#### [What you need to do]
Return each line of the data below verbatim; pictures are to be left out.

#### [Data under study]
┄┄┄┄┄┄┄┄┄┄┄┄┄┄┄┄┄┄┄┄
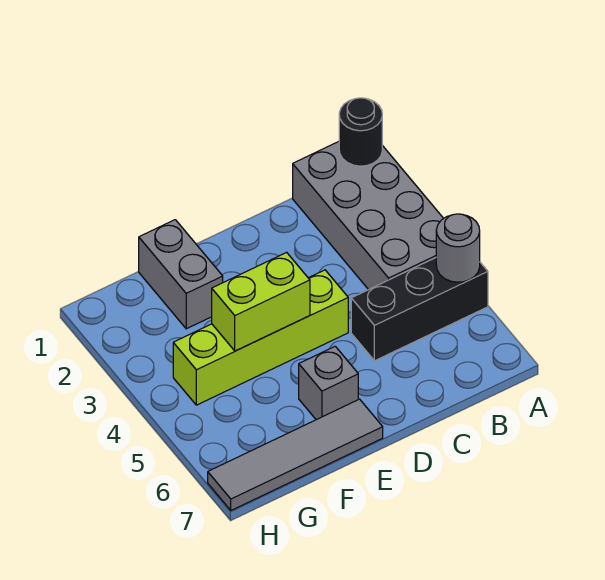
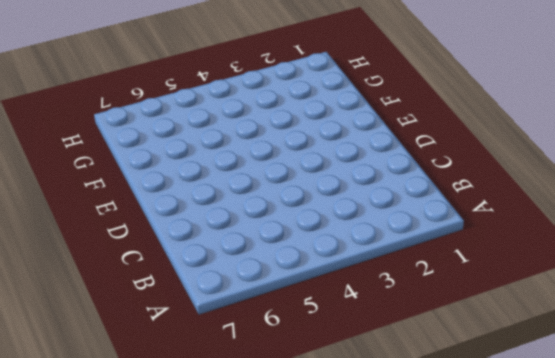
none -> grey brick A1:B4 level 1
none -> black brick A5:C5 level 1

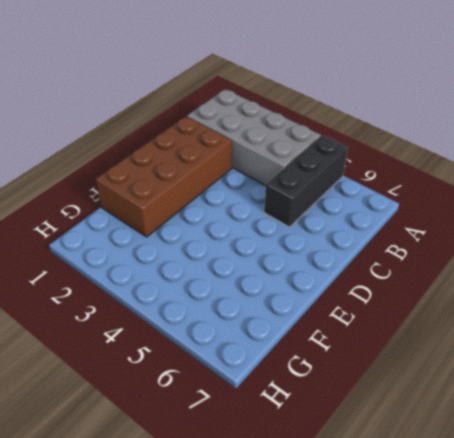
brown brick C1:F2 level 1 -> grey brick F1:F2 level 1
none -> lime brick D4:G4 level 1
none -> grey brick E6 level 1

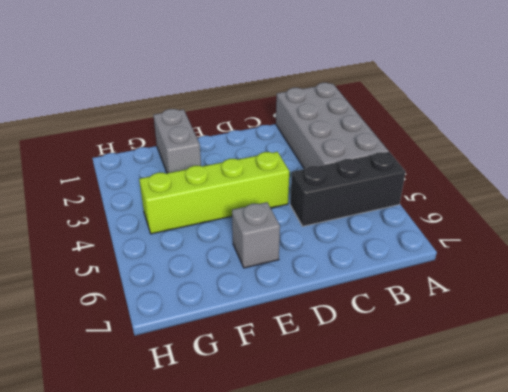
none -> grey tile E7:H7 level 1
none -> black round brick A1 level 2

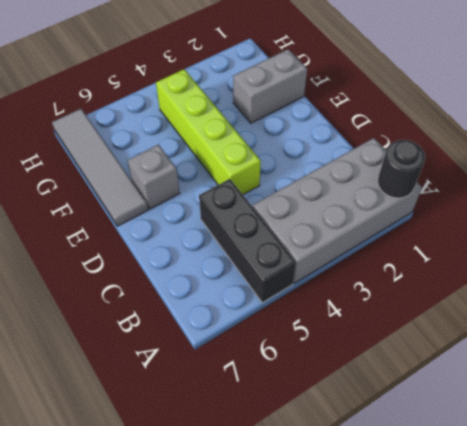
none -> grey round brick A5 level 2
none -> lime brick E4:F4 level 2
┄┄┄┄┄┄┄┄┄┄┄┄┄┄┄┄┄┄┄┄
#### [Output for this task]
none -> grey brick A1:B4 level 1
none -> black brick A5:C5 level 1

brown brick C1:F2 level 1 -> grey brick F1:F2 level 1
none -> lime brick D4:G4 level 1
none -> grey brick E6 level 1

none -> grey tile E7:H7 level 1
none -> black round brick A1 level 2

none -> grey round brick A5 level 2
none -> lime brick E4:F4 level 2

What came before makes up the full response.